TASK GOAL> How many lines of the data contain "yellow"? Reply with the number alone.

^^^^

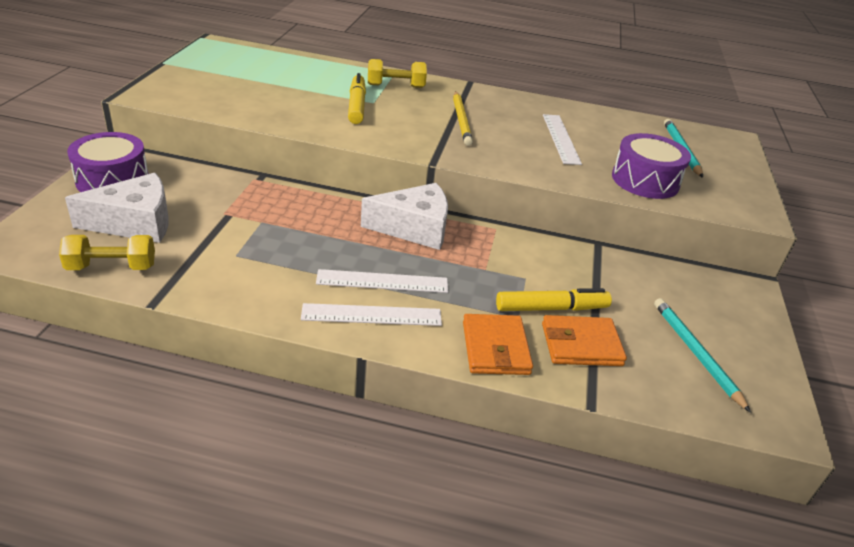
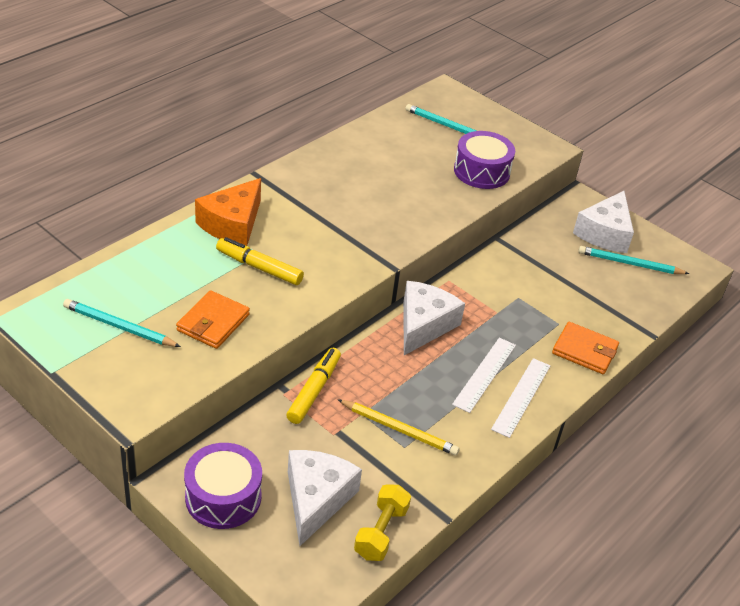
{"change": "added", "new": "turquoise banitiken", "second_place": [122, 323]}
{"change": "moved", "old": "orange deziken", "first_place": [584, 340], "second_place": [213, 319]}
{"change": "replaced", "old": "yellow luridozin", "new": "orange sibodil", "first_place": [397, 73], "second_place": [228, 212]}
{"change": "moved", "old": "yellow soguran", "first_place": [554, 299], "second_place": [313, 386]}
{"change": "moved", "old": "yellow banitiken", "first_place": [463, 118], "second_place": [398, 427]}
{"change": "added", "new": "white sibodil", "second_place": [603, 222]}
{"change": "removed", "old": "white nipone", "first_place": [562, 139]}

^^^^

THE COMPLETED TASK> 3